_WHAT THIS TASK INVOLVES_
Copy nothing but the lines from the one containing "U2 pin PB1: SIG1 -> SIG13" through the last line of the entries below, exactly as written and without pictures.

* * *

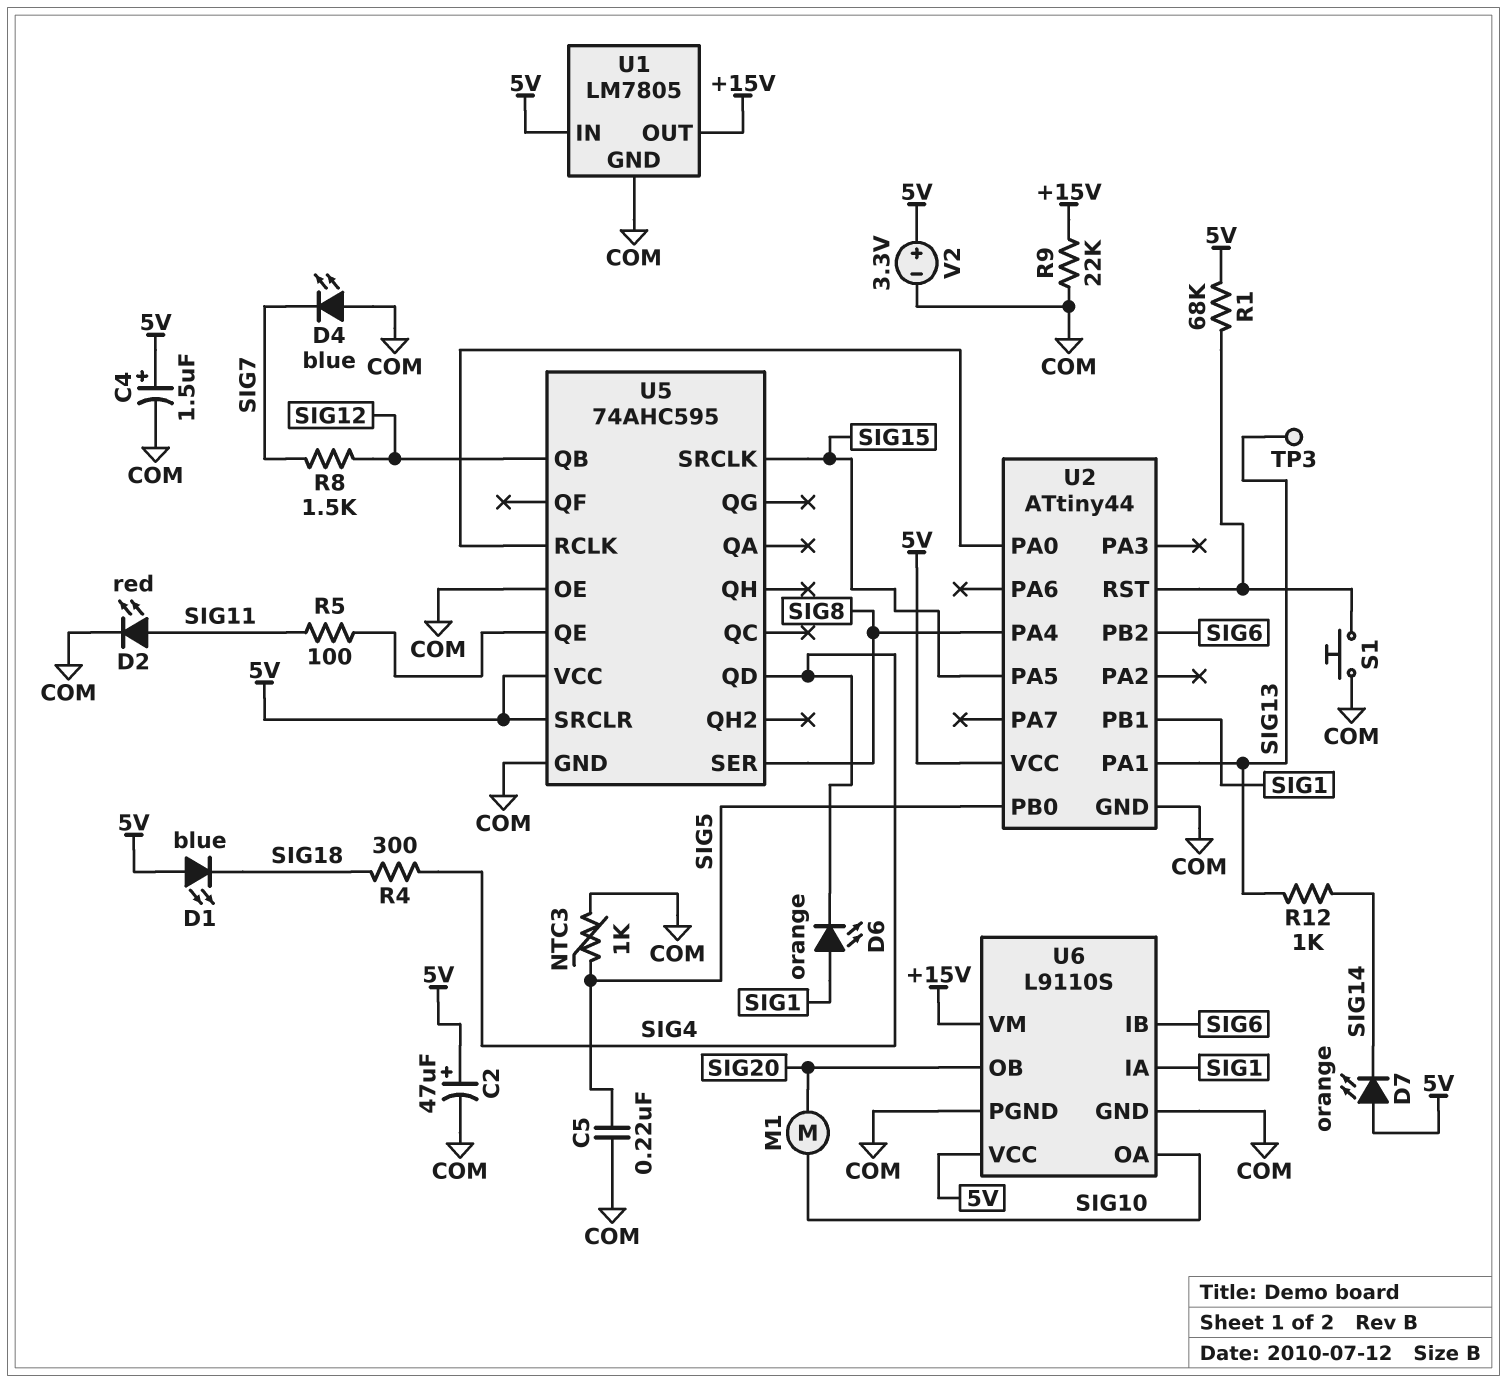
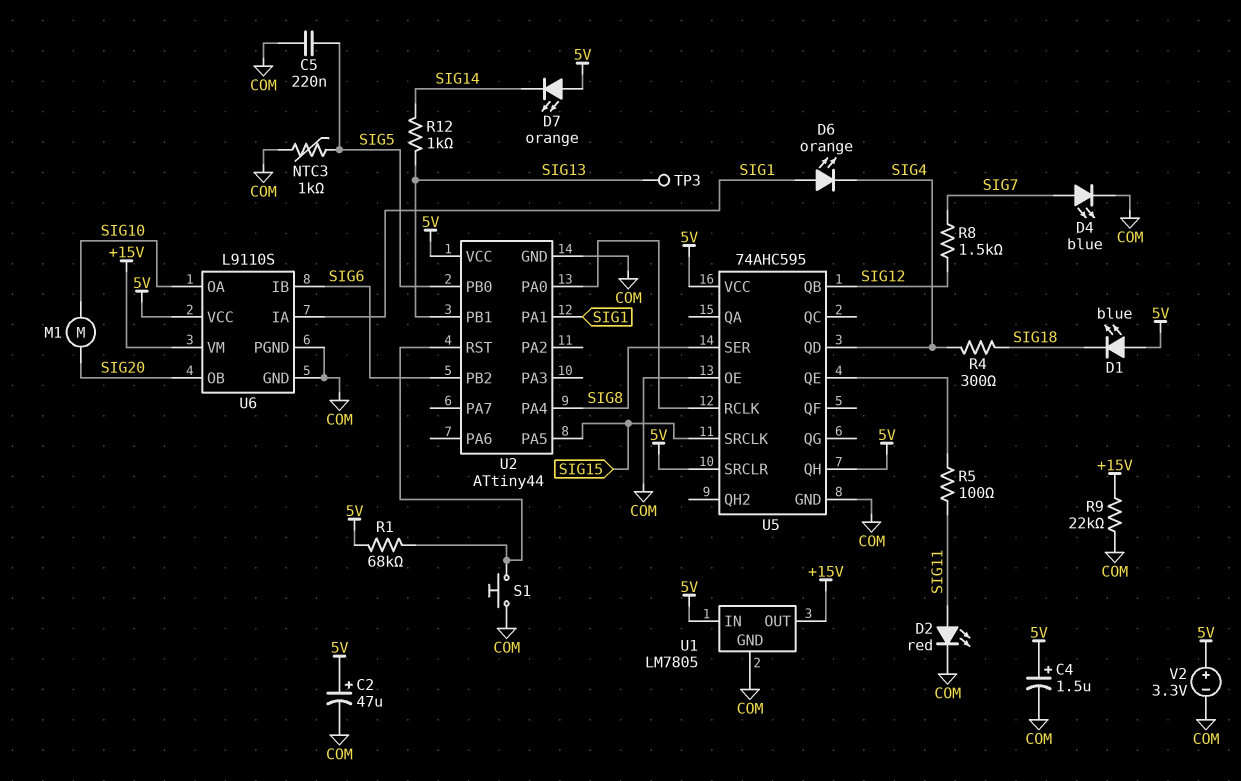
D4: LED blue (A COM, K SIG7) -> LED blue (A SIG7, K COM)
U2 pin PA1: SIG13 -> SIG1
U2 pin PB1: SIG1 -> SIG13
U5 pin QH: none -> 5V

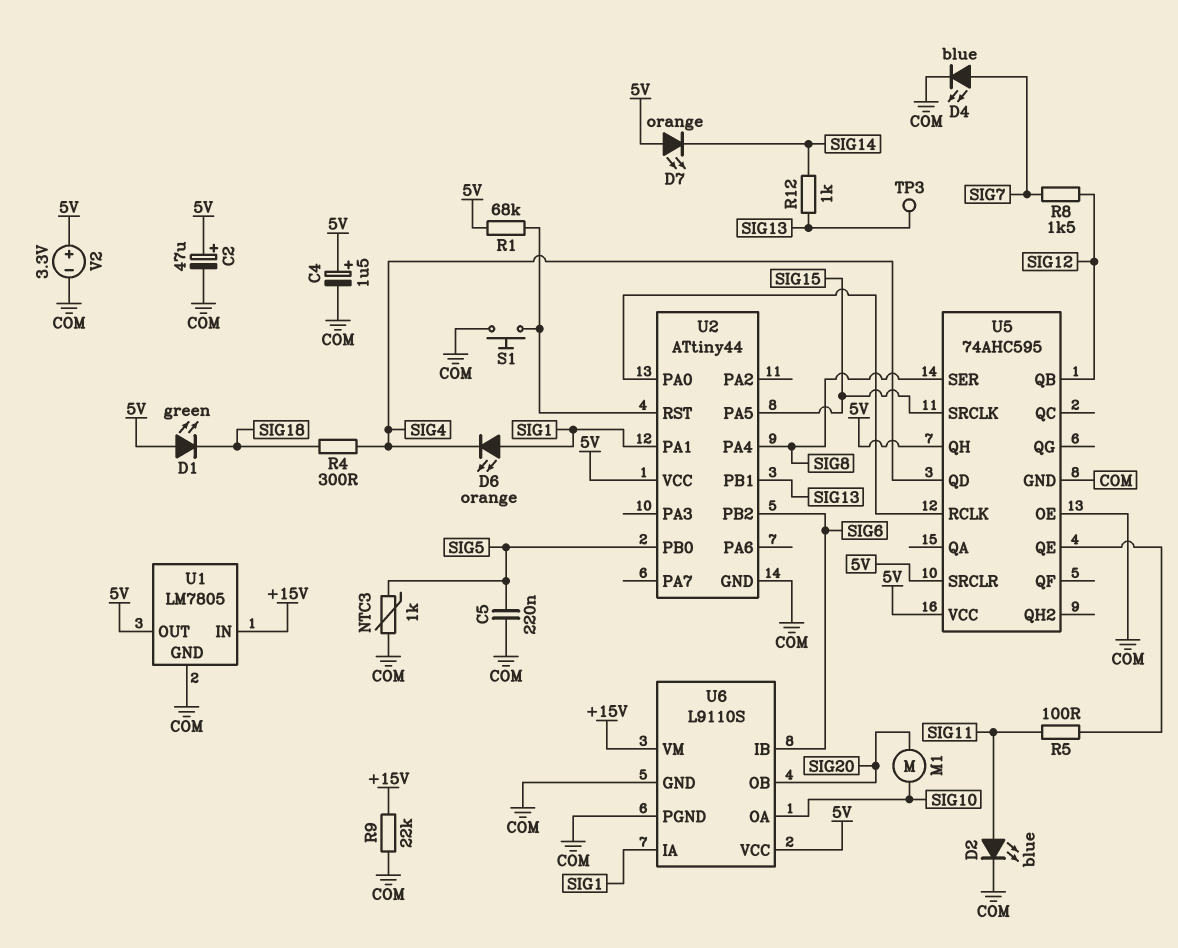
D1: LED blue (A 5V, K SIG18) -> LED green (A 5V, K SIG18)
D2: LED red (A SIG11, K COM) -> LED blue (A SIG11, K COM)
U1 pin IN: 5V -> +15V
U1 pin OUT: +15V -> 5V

* * *

_EXPECTED ANSWER_
U2 pin PB1: SIG1 -> SIG13
U5 pin QH: none -> 5V

D1: LED blue (A 5V, K SIG18) -> LED green (A 5V, K SIG18)
D2: LED red (A SIG11, K COM) -> LED blue (A SIG11, K COM)
U1 pin IN: 5V -> +15V
U1 pin OUT: +15V -> 5V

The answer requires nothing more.